## Recorded information:
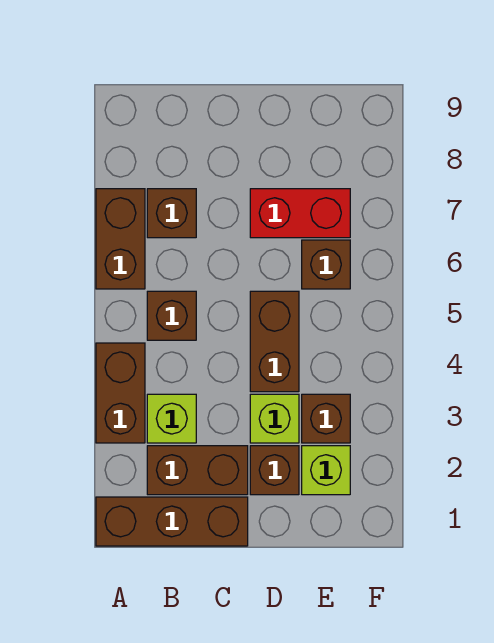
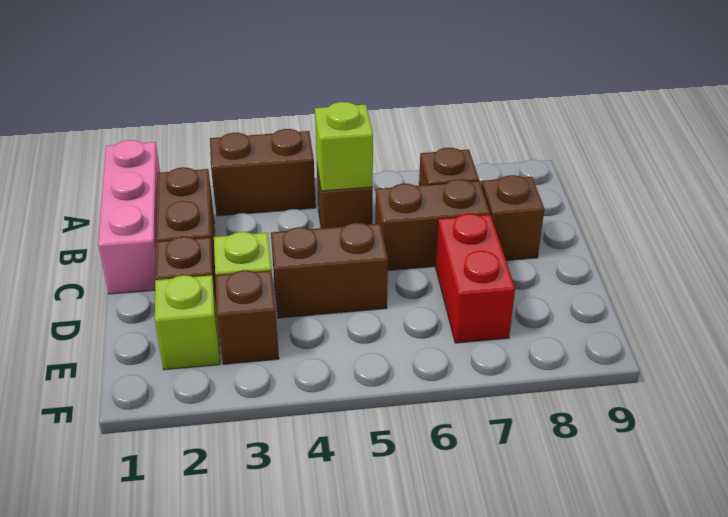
brown 1x3 brick [96,497,248,546] -> pink 1x3 brick [98,140,160,294]
brown 1x2 brick [96,189,145,289] -> brown 1x2 brick moved to [375,180,490,270]
lime 1x1 brick [147,394,196,443] -> lime 1x1 brick moved to [315,102,373,191]
brown 1x1 brick [302,240,350,289] -> brown 1x1 brick moved to [482,175,544,260]

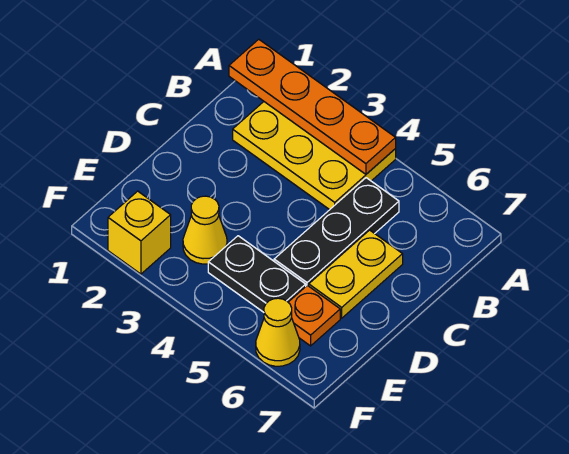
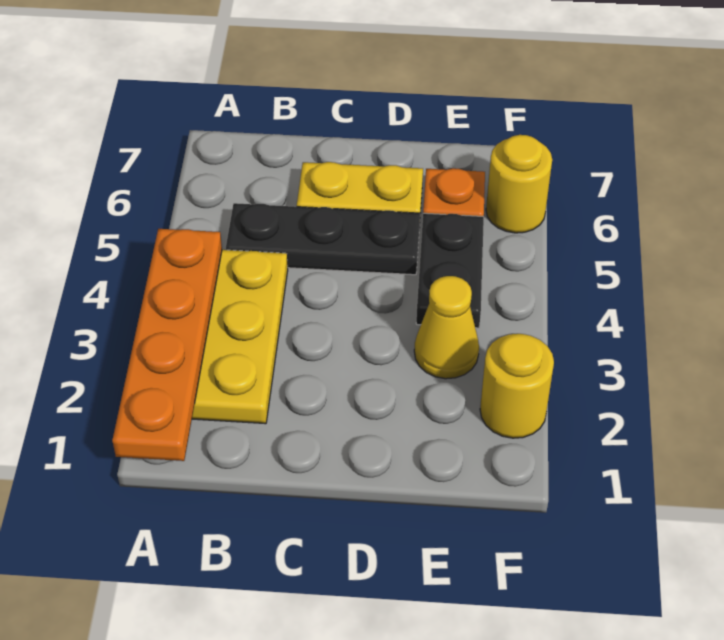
yellow 1x1 brick [108,191,171,274] -> yellow 1x1 round brick [480,334,554,438]
yellow 1x1 cone [256,298,300,366] -> yellow 1x1 round brick [486,135,552,233]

## Directions:
The aim is an exact repeat of the entire listing, stripped of pictures.

## Output below:
brown 1x3 brick [96,497,248,546] -> pink 1x3 brick [98,140,160,294]
brown 1x2 brick [96,189,145,289] -> brown 1x2 brick moved to [375,180,490,270]
lime 1x1 brick [147,394,196,443] -> lime 1x1 brick moved to [315,102,373,191]
brown 1x1 brick [302,240,350,289] -> brown 1x1 brick moved to [482,175,544,260]

yellow 1x1 brick [108,191,171,274] -> yellow 1x1 round brick [480,334,554,438]
yellow 1x1 cone [256,298,300,366] -> yellow 1x1 round brick [486,135,552,233]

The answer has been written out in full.